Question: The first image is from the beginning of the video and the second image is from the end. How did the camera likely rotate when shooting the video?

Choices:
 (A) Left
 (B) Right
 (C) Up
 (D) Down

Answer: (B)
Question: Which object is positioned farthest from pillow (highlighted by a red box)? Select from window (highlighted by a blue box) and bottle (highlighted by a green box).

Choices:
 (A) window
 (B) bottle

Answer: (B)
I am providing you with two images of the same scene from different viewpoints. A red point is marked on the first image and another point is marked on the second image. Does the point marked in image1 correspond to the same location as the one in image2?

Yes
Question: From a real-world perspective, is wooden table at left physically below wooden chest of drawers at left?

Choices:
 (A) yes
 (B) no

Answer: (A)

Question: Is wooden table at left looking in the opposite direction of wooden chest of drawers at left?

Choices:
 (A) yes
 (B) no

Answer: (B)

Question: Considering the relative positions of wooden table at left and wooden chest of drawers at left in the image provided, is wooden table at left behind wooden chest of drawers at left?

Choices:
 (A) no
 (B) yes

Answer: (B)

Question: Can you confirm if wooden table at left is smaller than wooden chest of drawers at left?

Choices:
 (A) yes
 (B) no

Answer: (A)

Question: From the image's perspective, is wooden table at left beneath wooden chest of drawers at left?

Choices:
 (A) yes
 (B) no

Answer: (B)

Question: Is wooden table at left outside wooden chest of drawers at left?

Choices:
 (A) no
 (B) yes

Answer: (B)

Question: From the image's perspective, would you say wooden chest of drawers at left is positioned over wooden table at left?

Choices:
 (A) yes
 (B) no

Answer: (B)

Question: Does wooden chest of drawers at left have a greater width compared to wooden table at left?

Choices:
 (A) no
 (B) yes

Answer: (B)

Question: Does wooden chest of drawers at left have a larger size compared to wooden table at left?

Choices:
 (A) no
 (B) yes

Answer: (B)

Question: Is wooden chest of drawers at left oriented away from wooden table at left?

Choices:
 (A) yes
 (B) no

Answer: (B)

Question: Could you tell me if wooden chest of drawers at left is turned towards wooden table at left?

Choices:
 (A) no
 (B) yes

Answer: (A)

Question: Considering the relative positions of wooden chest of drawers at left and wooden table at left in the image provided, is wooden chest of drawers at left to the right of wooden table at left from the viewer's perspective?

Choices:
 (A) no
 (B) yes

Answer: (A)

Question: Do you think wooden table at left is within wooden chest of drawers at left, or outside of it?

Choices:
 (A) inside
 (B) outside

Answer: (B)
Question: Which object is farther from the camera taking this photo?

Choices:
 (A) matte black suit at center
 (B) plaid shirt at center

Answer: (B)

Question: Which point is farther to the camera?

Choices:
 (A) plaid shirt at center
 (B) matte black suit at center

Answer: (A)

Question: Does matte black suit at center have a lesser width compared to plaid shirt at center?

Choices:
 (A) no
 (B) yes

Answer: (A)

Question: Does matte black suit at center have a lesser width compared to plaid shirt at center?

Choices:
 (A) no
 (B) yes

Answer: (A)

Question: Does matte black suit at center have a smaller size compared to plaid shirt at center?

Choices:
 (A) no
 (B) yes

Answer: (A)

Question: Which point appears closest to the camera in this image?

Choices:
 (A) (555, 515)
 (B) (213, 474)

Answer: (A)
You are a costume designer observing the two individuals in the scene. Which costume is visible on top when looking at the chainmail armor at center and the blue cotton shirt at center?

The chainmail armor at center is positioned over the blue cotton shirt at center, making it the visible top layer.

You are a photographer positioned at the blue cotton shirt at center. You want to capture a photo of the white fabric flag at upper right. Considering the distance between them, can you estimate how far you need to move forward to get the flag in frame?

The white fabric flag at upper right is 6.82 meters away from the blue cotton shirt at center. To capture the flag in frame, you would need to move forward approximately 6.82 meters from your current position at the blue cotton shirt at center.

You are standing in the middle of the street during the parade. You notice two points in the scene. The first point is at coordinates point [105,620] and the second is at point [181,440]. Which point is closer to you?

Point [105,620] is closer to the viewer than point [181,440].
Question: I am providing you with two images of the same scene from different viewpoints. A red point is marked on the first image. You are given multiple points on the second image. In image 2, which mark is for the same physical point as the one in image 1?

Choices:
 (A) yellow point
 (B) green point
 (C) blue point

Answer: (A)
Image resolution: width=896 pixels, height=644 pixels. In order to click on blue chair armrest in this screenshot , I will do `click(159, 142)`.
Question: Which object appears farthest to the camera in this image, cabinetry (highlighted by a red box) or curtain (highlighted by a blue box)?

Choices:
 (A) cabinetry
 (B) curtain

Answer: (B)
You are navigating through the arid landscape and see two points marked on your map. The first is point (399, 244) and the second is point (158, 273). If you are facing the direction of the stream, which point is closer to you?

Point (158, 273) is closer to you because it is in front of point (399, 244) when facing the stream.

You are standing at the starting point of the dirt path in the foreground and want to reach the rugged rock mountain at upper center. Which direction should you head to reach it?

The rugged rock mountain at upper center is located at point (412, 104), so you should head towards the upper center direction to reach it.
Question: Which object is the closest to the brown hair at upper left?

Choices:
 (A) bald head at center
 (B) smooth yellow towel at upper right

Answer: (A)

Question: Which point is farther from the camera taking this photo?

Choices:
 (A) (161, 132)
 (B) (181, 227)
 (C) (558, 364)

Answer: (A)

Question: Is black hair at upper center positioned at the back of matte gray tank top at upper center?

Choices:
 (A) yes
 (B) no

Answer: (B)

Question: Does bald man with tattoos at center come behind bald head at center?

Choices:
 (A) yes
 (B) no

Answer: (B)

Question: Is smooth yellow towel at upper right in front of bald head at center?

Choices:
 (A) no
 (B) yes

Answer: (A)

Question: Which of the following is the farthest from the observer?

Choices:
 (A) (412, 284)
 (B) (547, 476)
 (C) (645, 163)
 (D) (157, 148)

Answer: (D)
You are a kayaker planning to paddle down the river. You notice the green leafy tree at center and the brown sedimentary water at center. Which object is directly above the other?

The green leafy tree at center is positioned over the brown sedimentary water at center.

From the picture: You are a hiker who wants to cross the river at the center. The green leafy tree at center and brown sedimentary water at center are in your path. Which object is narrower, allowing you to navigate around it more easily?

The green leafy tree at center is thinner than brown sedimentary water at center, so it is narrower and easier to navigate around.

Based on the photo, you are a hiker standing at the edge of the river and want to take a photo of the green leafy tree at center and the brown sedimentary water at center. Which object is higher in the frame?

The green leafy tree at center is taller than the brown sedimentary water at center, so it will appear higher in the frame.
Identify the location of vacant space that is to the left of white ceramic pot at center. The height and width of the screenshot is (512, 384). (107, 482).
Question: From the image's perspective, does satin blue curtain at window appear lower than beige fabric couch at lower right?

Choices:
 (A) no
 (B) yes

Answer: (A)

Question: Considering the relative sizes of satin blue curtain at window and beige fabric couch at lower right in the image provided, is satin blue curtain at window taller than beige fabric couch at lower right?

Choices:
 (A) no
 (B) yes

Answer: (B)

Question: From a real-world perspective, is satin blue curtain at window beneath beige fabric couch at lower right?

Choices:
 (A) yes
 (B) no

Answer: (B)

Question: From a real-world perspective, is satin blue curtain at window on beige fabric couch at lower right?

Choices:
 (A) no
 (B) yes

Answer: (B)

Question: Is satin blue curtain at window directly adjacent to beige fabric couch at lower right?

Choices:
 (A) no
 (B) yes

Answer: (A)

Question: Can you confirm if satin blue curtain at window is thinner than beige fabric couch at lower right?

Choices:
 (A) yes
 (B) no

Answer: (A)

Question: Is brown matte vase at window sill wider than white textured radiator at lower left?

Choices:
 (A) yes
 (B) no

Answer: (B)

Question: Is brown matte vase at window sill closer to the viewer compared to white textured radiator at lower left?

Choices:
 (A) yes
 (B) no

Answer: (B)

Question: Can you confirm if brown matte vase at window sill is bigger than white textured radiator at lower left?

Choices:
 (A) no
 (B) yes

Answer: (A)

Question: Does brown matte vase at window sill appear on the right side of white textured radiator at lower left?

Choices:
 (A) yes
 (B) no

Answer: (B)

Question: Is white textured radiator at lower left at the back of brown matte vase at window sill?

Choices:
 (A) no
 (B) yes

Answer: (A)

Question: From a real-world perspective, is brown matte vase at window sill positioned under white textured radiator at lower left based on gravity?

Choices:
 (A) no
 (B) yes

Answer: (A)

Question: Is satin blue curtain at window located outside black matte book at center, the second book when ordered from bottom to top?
☆ ☆ ☆ ☆ ☆ ☆ ☆
WHAT NEEDS TO BE DONE
Transcribe the lines of the records above without change, starting with the line that contains "Question: Is black" and going on through the line that contains "(D) (157, 148)".

EXERCISE RESULT
Question: Is black hair at upper center positioned at the back of matte gray tank top at upper center?

Choices:
 (A) yes
 (B) no

Answer: (B)

Question: Does bald man with tattoos at center come behind bald head at center?

Choices:
 (A) yes
 (B) no

Answer: (B)

Question: Is smooth yellow towel at upper right in front of bald head at center?

Choices:
 (A) no
 (B) yes

Answer: (A)

Question: Which of the following is the farthest from the observer?

Choices:
 (A) (412, 284)
 (B) (547, 476)
 (C) (645, 163)
 (D) (157, 148)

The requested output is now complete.